Dataset excerpt below:

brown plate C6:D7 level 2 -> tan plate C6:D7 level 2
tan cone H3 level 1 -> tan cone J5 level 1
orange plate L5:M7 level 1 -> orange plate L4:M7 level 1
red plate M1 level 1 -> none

End of Dataset excerpt.

Brief: Please transcribe the full listing exactly, down to the last line.

Exercise answer:
brown plate C6:D7 level 2 -> tan plate C6:D7 level 2
tan cone H3 level 1 -> tan cone J5 level 1
orange plate L5:M7 level 1 -> orange plate L4:M7 level 1
red plate M1 level 1 -> none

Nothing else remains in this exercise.